==== EXERCISE DATA ====
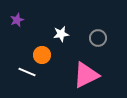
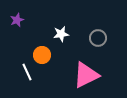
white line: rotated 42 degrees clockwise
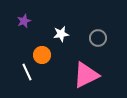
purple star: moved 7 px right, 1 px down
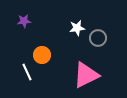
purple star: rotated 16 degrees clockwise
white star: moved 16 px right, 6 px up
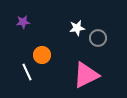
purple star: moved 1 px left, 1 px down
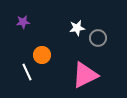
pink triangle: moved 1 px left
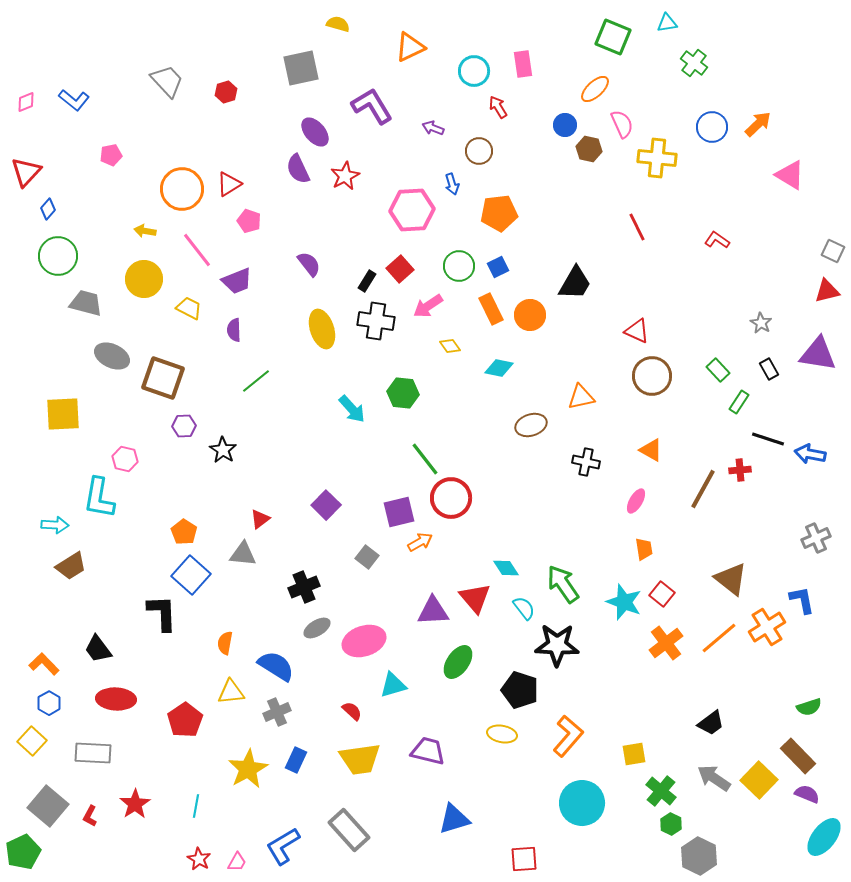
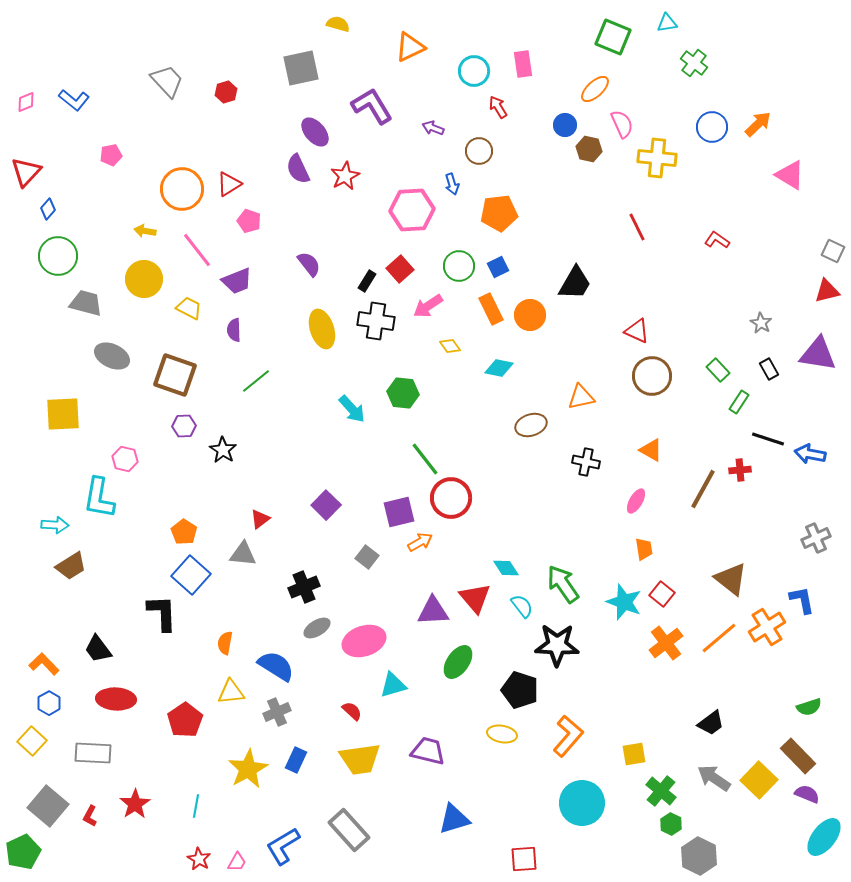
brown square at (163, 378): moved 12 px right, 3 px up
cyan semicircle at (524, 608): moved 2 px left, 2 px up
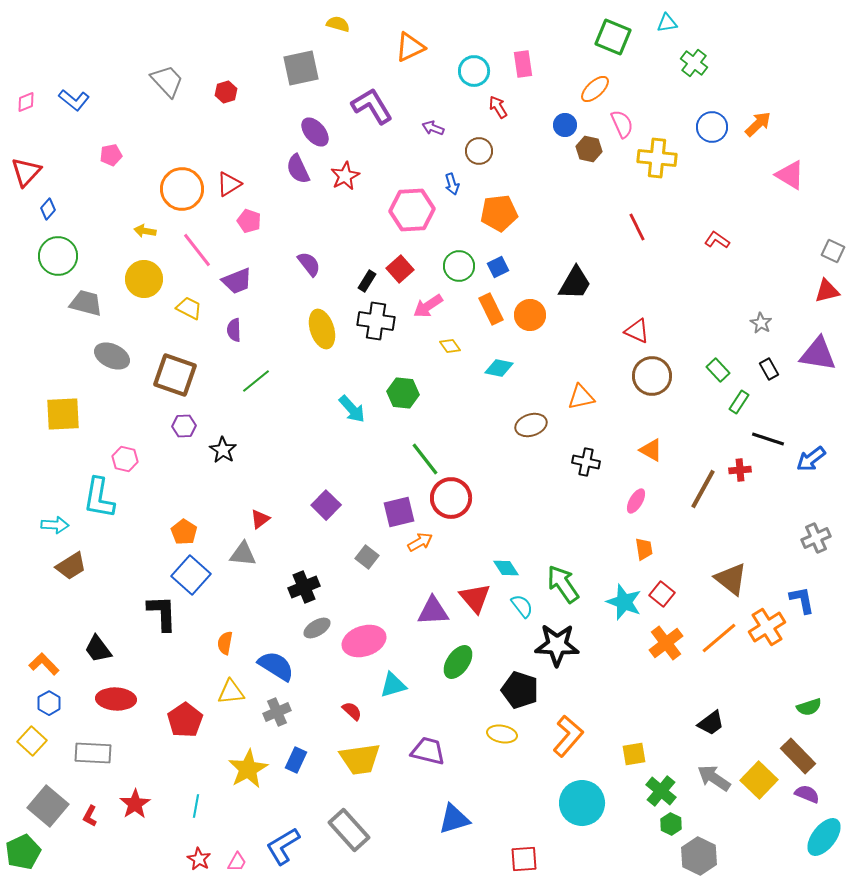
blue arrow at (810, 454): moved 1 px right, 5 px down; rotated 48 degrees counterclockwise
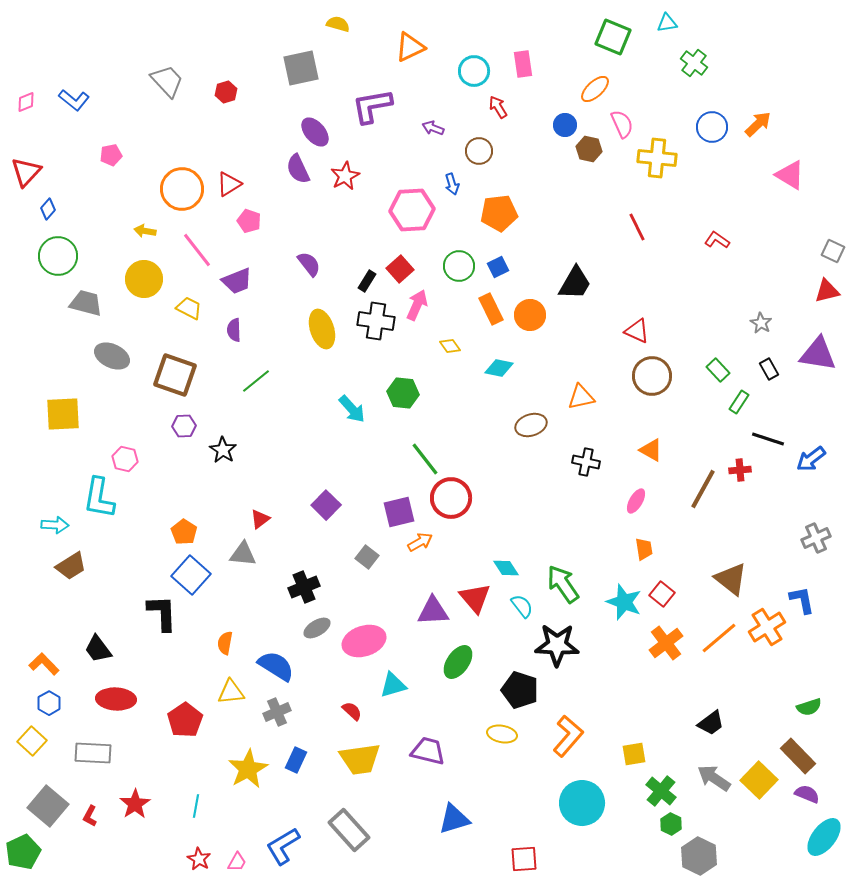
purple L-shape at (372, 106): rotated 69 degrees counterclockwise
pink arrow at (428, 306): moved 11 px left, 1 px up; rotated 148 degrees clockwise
====
Show each line above that contains the string "star", copied in full.

## [TASK ANSWER]
purple star: moved 7 px right, 1 px down
purple star: rotated 16 degrees clockwise
white star: moved 16 px right, 6 px up
purple star: moved 1 px left, 1 px down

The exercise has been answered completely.